> [TASK OBJECTIVE]
In the records below, find the line with "C4: 22uF (plus", then retype it and every following line exactly, stopping after the line with "D5: schottky 1N5819". Leave the pictures out.

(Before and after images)
-------------------------

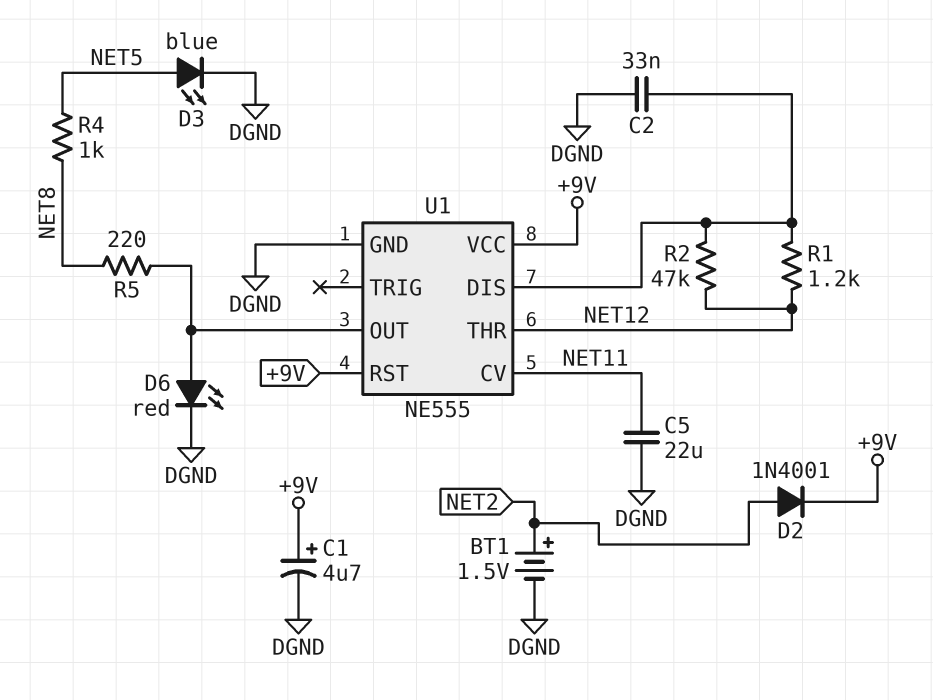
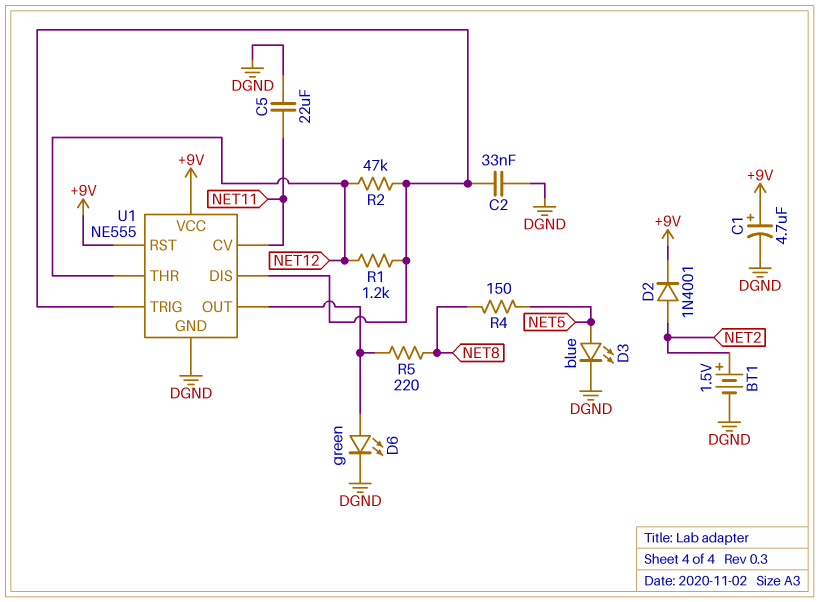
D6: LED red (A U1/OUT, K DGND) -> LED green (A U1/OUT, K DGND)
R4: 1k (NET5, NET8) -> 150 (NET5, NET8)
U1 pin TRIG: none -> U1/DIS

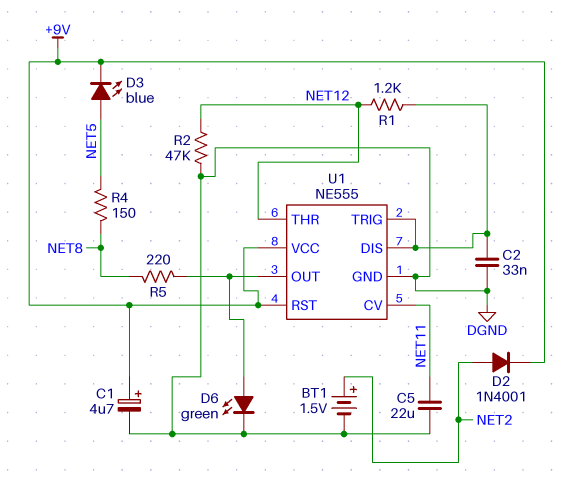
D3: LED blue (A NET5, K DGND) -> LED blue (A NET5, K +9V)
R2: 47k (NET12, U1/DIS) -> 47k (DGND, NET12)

-------------------------

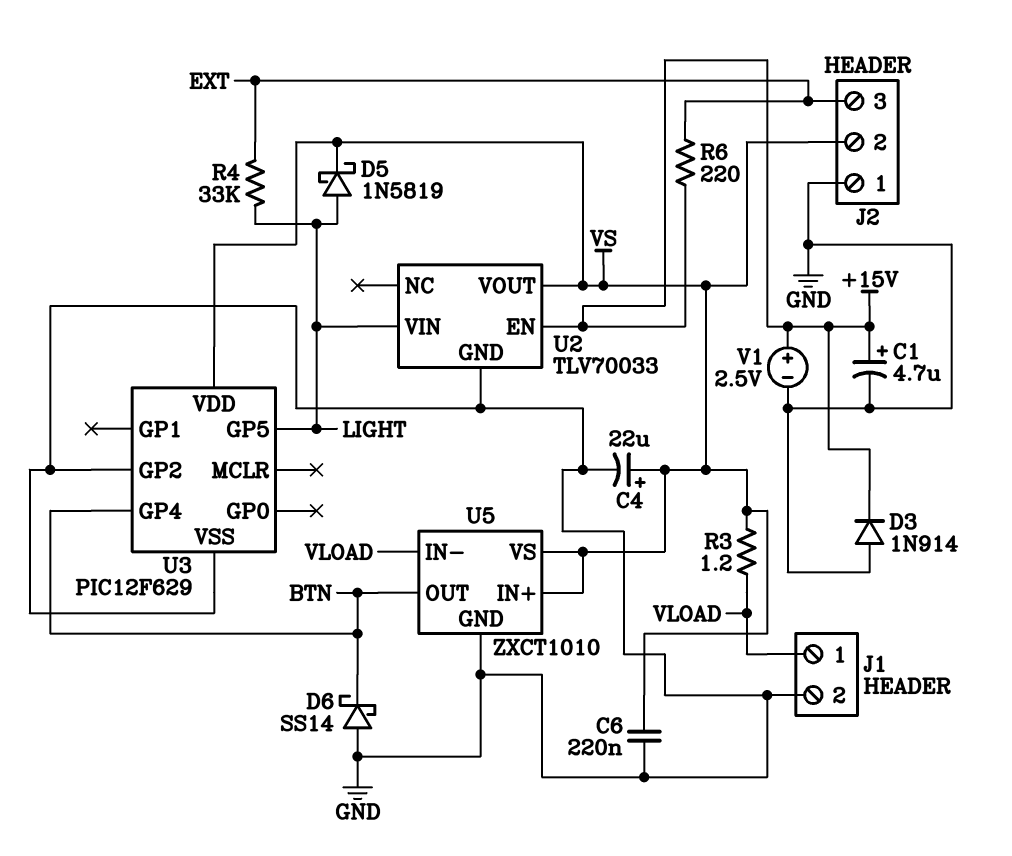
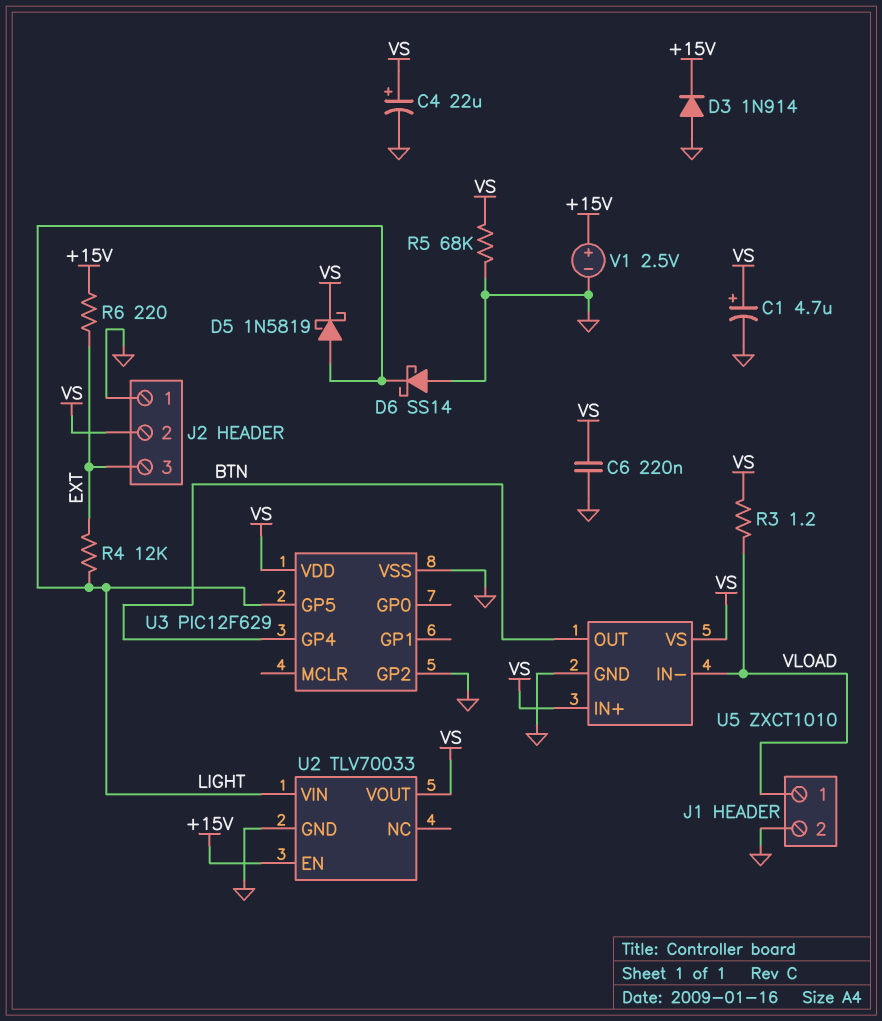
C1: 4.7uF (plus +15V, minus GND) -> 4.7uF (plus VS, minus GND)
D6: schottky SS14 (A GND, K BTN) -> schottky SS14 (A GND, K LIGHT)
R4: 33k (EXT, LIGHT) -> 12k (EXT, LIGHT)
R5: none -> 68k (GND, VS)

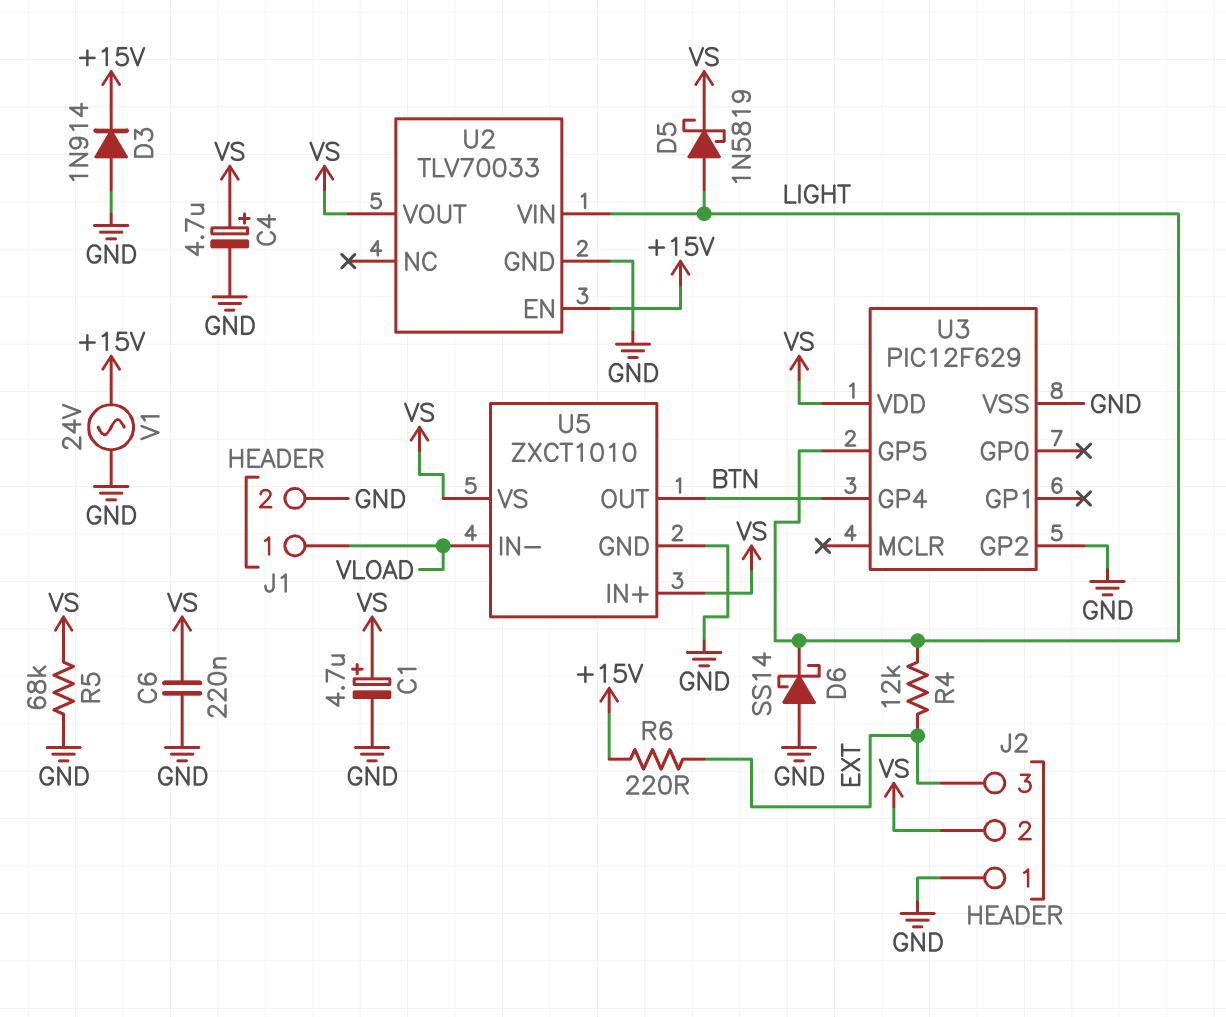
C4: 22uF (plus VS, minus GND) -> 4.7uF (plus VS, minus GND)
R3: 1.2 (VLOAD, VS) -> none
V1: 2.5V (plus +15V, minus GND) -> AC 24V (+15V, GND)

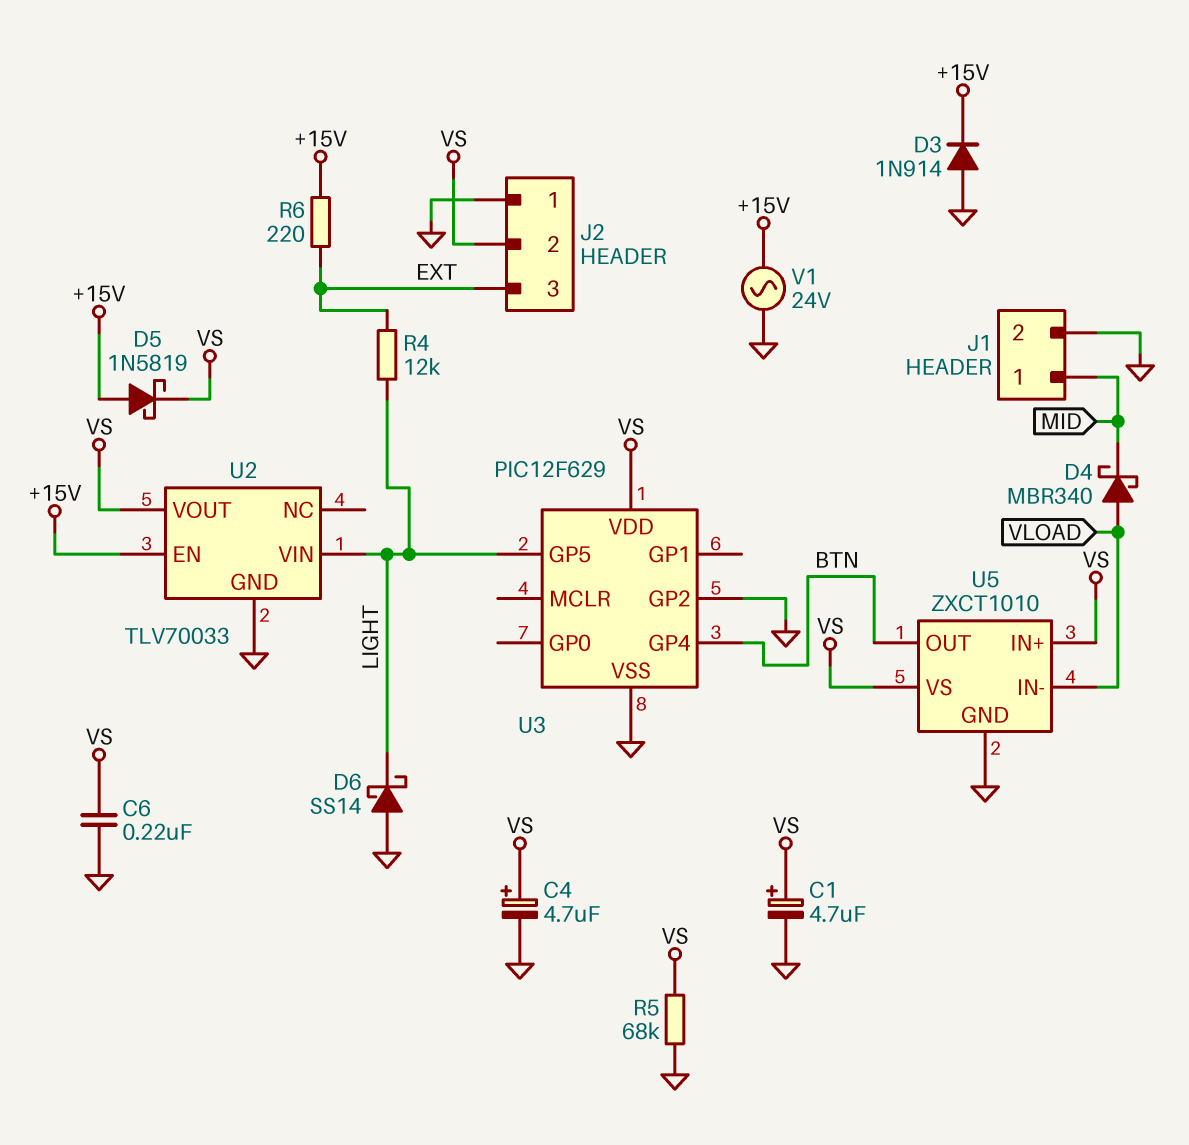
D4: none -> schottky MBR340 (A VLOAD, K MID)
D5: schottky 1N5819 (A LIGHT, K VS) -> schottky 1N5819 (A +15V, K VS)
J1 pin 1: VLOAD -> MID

-------------------------

> [FINISHED EXERCISE]
C4: 22uF (plus VS, minus GND) -> 4.7uF (plus VS, minus GND)
R3: 1.2 (VLOAD, VS) -> none
V1: 2.5V (plus +15V, minus GND) -> AC 24V (+15V, GND)

D4: none -> schottky MBR340 (A VLOAD, K MID)
D5: schottky 1N5819 (A LIGHT, K VS) -> schottky 1N5819 (A +15V, K VS)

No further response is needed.